**ACTION ITEM:** Copy each of the entries below faithfully, setting aside any pictures.

**INFORMATION SHOWN:**
<<<<

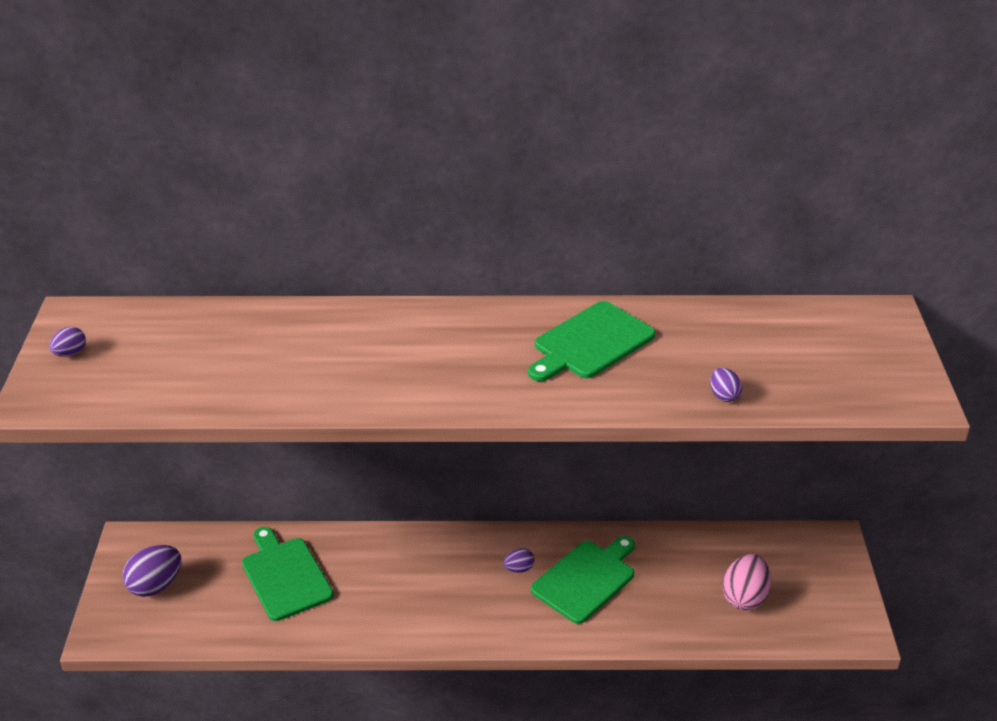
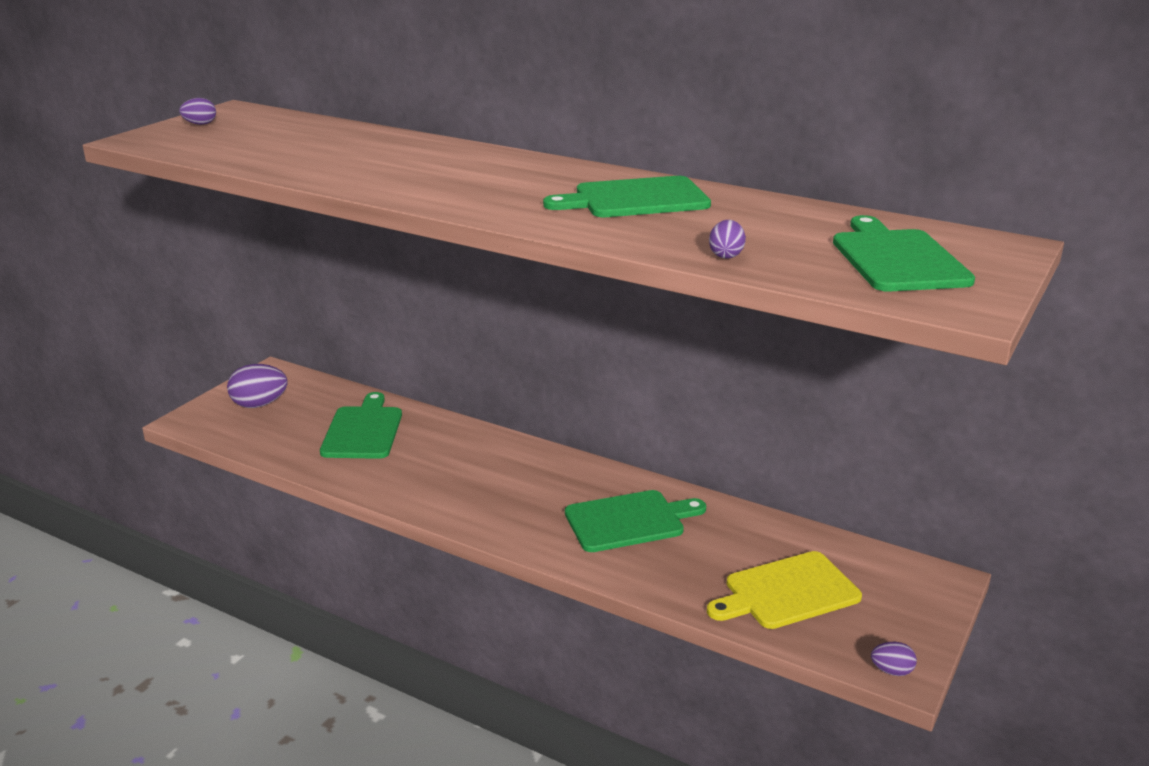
camera: 30 degrees right, 10 degrees down
(519, 569) = (571, 492): purple egg -> purple egg (891, 671)
(744, 597) = (787, 592): pink egg -> yellow cutting board
(834, 357) = (896, 258): none -> green cutting board

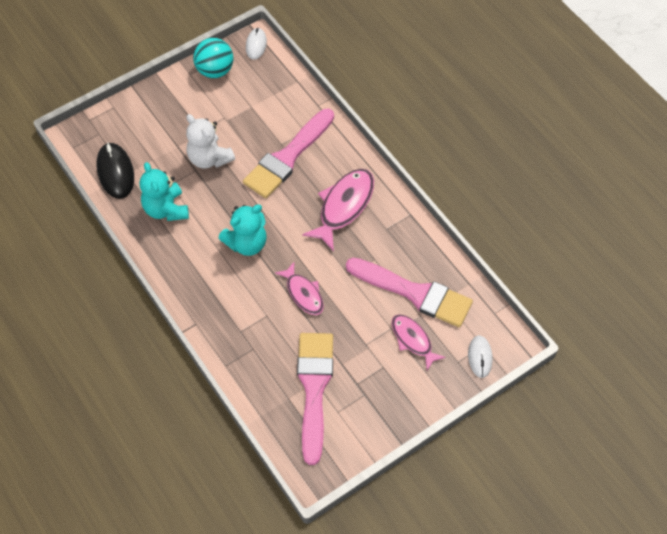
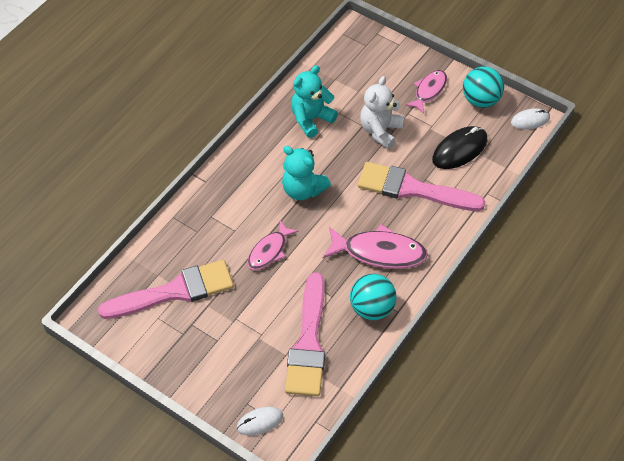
camera: 70 degrees right, 5 degrees down
(115, 172) = (332, 71): black mouse -> black mouse (459, 150)
(399, 232) = (372, 308): none -> turquoise ball
(413, 340) = (256, 356): pink fish -> pink fish (429, 91)

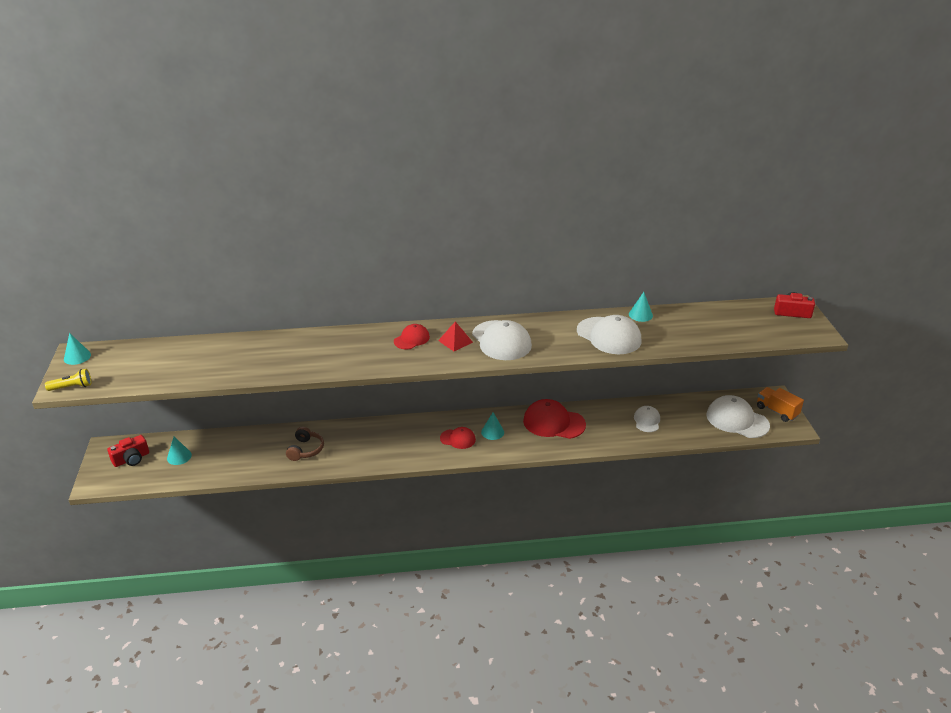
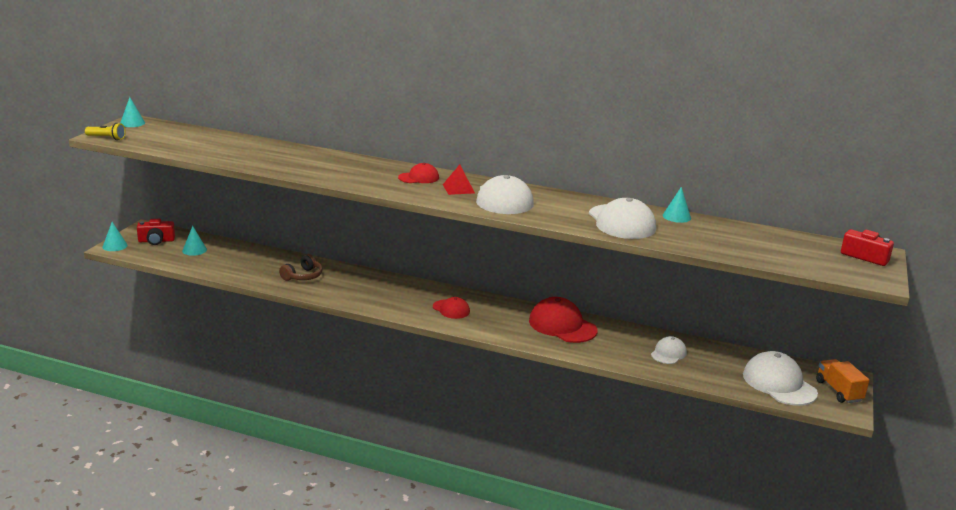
camera: 25 degrees right, 10 degrees down
(492, 432) = (491, 314): turquoise cone -> turquoise cone (115, 246)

>>>>

**ANSWER FOR THIS EXERCISE:**
camera: 30 degrees right, 10 degrees down
(519, 569) = (571, 492): purple egg -> purple egg (891, 671)
(744, 597) = (787, 592): pink egg -> yellow cutting board
(834, 357) = (896, 258): none -> green cutting board

camera: 70 degrees right, 5 degrees down
(115, 172) = (332, 71): black mouse -> black mouse (459, 150)
(399, 232) = (372, 308): none -> turquoise ball
(413, 340) = (256, 356): pink fish -> pink fish (429, 91)

camera: 25 degrees right, 10 degrees down
(492, 432) = (491, 314): turquoise cone -> turquoise cone (115, 246)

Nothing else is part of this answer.